### [Data section]
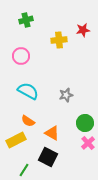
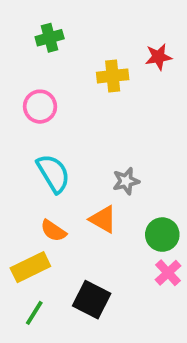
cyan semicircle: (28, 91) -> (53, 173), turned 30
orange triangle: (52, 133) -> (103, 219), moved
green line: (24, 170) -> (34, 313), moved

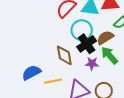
==
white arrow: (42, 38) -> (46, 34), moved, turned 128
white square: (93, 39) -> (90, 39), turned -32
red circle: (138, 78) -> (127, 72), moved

### [What you should do]
Give the number of lines in the records that contain the string "turned", and nothing besides.

### [Output for this exercise]
3